### BRIEF
Set down, please, exactly the lines below that run from the line with "C5: 1.5uF (0V, VBAT) -> 680nF (0V, VBAT)" to the line with "R3: 43k (GND, N10) -> 43k (+3V3, N10)", both lines included.

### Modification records
+===+

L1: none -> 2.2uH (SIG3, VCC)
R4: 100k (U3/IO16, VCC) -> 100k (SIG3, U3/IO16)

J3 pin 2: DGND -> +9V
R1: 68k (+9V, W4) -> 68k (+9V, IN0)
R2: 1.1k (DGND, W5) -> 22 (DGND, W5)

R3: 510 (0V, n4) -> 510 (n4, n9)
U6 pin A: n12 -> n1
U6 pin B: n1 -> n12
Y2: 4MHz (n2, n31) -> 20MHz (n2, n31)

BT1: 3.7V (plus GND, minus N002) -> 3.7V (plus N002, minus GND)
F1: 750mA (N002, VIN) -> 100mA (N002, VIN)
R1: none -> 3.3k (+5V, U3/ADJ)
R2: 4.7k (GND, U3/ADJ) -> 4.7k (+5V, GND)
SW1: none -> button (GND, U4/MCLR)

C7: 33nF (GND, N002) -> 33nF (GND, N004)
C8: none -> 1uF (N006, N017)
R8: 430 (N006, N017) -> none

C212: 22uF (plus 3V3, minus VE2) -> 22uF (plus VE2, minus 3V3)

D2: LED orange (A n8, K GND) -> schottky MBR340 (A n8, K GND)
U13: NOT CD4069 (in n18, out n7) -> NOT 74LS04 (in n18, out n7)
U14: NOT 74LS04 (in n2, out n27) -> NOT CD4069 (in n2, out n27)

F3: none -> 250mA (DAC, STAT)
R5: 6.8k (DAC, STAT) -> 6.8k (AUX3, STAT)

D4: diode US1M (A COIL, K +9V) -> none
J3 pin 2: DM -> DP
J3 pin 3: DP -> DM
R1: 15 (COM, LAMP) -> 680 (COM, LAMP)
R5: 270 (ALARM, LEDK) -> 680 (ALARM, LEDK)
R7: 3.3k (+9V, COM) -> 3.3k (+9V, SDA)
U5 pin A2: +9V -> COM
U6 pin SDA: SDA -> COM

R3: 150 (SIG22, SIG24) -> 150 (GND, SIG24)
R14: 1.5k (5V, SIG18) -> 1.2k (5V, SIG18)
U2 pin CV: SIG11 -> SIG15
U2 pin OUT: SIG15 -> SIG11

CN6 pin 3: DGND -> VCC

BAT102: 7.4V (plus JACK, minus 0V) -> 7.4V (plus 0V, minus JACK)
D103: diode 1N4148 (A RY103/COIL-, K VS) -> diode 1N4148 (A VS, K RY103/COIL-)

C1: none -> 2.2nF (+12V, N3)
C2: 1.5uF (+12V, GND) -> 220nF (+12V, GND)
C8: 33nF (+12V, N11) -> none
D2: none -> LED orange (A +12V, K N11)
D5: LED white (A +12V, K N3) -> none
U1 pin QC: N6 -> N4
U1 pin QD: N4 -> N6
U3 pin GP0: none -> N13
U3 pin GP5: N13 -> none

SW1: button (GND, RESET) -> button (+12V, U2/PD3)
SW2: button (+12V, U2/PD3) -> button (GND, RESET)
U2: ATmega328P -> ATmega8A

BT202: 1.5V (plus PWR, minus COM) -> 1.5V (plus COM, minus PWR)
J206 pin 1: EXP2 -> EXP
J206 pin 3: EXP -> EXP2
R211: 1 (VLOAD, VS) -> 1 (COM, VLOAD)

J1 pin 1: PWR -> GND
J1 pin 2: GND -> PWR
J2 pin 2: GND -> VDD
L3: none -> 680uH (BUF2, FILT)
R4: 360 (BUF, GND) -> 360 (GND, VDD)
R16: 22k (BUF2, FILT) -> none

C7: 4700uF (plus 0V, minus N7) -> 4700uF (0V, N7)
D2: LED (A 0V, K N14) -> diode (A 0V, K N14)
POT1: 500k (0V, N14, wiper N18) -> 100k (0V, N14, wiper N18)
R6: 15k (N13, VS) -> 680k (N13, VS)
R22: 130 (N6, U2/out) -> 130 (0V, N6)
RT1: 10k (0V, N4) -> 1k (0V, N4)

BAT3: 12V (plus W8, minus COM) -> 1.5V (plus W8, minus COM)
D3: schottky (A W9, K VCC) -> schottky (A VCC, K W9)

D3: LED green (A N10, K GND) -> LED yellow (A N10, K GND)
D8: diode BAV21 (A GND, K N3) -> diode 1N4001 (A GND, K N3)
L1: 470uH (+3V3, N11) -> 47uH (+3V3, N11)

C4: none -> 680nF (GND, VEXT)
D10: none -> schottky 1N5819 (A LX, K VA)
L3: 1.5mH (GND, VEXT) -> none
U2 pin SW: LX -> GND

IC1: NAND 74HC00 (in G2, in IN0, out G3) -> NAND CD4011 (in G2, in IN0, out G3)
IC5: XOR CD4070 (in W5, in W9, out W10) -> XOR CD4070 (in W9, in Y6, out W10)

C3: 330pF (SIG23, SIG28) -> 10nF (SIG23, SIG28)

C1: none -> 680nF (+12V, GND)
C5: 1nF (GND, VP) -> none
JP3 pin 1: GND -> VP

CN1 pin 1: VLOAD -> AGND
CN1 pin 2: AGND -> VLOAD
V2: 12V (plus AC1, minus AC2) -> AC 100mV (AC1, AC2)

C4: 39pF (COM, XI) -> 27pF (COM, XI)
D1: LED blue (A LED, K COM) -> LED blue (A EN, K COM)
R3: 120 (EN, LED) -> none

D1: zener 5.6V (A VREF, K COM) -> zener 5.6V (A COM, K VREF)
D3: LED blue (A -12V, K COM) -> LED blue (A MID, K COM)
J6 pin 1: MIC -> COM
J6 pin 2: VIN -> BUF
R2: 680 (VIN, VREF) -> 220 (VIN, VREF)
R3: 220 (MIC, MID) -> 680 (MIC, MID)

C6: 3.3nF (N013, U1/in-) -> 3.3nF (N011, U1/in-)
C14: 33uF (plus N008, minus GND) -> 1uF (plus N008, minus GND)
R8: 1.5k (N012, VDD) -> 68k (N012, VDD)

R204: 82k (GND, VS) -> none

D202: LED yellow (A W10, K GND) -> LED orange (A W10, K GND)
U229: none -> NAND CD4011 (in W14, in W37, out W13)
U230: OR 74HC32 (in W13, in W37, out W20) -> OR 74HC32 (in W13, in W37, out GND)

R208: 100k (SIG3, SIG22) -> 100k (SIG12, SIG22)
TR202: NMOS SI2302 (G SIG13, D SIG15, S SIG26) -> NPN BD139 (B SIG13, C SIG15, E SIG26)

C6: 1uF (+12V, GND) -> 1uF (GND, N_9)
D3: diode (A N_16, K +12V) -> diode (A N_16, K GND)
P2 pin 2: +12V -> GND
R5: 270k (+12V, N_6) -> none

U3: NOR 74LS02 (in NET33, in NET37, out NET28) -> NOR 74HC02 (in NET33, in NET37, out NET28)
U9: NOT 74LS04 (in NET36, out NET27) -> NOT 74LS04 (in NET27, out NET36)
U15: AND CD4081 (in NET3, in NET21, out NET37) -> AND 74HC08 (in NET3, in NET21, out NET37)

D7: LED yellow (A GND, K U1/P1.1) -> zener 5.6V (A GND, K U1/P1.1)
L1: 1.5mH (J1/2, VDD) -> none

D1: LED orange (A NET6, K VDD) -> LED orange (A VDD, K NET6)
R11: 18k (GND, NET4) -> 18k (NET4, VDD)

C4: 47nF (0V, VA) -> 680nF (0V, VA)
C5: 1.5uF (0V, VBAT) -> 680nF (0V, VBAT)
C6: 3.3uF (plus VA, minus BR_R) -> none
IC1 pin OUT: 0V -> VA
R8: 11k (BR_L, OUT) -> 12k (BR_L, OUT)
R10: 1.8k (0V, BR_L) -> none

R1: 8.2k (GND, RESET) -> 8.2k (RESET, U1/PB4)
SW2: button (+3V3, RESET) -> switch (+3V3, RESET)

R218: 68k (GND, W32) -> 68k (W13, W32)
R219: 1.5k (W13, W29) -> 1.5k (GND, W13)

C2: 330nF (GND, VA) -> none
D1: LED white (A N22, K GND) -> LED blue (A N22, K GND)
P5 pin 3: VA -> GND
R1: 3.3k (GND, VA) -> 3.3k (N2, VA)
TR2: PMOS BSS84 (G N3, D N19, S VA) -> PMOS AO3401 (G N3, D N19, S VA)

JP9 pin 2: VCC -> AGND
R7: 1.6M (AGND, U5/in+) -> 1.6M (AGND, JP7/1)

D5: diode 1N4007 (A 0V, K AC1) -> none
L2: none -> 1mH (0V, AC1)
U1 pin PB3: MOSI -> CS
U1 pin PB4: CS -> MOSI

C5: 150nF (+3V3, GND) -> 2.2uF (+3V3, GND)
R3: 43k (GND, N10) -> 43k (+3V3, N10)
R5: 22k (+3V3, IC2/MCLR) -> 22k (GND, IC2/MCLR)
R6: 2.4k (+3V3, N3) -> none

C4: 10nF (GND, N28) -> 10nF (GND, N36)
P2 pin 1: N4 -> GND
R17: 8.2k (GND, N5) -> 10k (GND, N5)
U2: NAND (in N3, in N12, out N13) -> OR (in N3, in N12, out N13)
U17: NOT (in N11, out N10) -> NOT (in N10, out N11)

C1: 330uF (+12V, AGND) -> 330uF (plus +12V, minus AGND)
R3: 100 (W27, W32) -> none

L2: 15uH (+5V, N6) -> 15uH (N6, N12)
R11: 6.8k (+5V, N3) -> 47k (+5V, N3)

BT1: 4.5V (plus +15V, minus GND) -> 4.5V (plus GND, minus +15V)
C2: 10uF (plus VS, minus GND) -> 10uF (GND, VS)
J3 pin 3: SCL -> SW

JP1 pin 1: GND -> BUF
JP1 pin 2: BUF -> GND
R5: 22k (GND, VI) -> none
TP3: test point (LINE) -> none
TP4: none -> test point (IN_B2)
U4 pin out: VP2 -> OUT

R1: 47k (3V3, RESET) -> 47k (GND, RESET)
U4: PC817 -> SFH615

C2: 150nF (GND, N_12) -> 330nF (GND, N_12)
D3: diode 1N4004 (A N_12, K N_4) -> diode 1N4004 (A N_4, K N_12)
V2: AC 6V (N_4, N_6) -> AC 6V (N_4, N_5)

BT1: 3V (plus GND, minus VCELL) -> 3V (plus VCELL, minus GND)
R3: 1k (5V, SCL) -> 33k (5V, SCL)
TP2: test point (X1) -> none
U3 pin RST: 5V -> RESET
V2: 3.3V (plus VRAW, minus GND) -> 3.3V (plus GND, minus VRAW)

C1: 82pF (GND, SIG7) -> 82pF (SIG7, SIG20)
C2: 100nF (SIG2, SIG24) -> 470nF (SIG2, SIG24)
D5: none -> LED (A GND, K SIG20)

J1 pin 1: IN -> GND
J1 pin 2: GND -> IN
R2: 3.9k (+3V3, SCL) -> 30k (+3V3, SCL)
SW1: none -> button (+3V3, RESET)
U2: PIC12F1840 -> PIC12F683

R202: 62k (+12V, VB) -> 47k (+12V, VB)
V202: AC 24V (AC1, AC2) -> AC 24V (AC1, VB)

+===+

### EXERCISE OUTPUT
C5: 1.5uF (0V, VBAT) -> 680nF (0V, VBAT)
C6: 3.3uF (plus VA, minus BR_R) -> none
IC1 pin OUT: 0V -> VA
R8: 11k (BR_L, OUT) -> 12k (BR_L, OUT)
R10: 1.8k (0V, BR_L) -> none

R1: 8.2k (GND, RESET) -> 8.2k (RESET, U1/PB4)
SW2: button (+3V3, RESET) -> switch (+3V3, RESET)

R218: 68k (GND, W32) -> 68k (W13, W32)
R219: 1.5k (W13, W29) -> 1.5k (GND, W13)

C2: 330nF (GND, VA) -> none
D1: LED white (A N22, K GND) -> LED blue (A N22, K GND)
P5 pin 3: VA -> GND
R1: 3.3k (GND, VA) -> 3.3k (N2, VA)
TR2: PMOS BSS84 (G N3, D N19, S VA) -> PMOS AO3401 (G N3, D N19, S VA)

JP9 pin 2: VCC -> AGND
R7: 1.6M (AGND, U5/in+) -> 1.6M (AGND, JP7/1)

D5: diode 1N4007 (A 0V, K AC1) -> none
L2: none -> 1mH (0V, AC1)
U1 pin PB3: MOSI -> CS
U1 pin PB4: CS -> MOSI

C5: 150nF (+3V3, GND) -> 2.2uF (+3V3, GND)
R3: 43k (GND, N10) -> 43k (+3V3, N10)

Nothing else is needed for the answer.